WHAT YOU NEED TO DO:
An exact copy of all the data below is needed, without its pictures.
(Beginning of RECORDED INFORMATION)
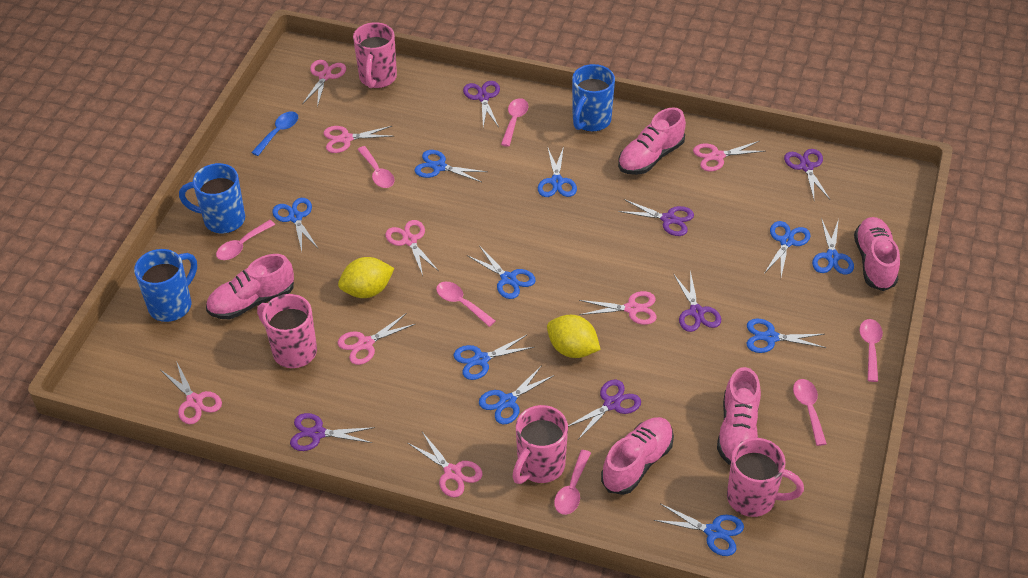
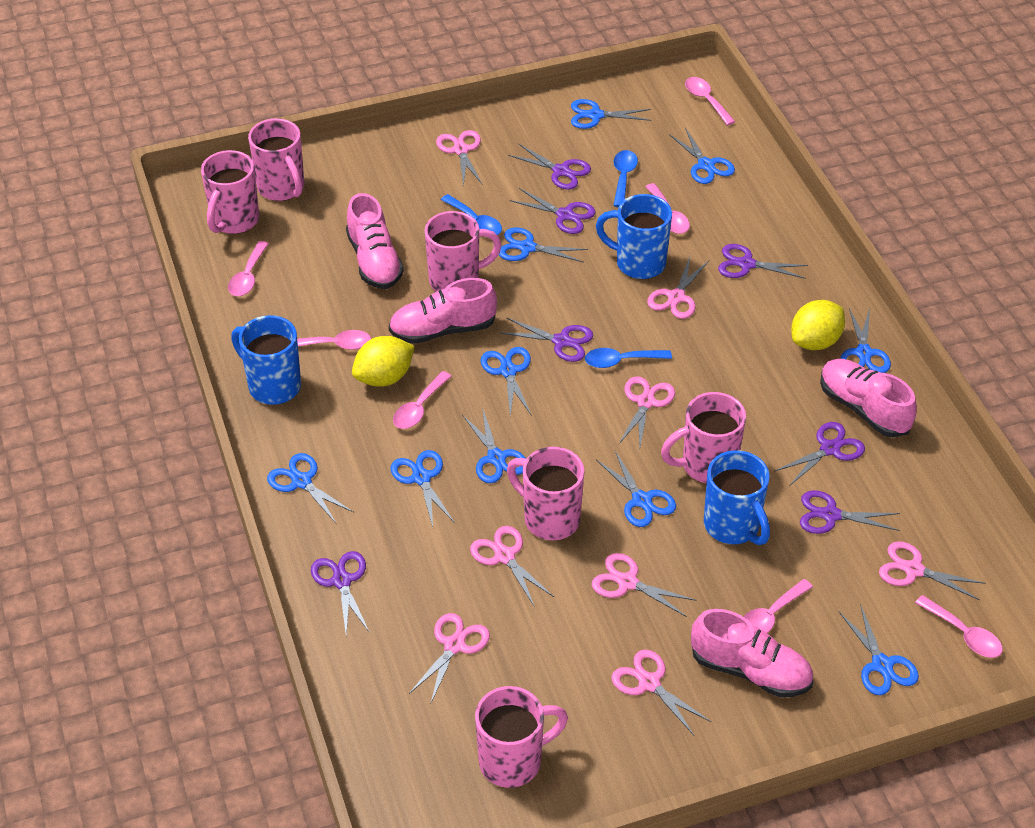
blue spoon: 1 -> 3
pink mug: 4 -> 6
pink shoe: 5 -> 4
purple scissors: 6 -> 7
(End of RECORDED INFORMATION)
WRITTEN ANSWER:
blue spoon: 1 -> 3
pink mug: 4 -> 6
pink shoe: 5 -> 4
purple scissors: 6 -> 7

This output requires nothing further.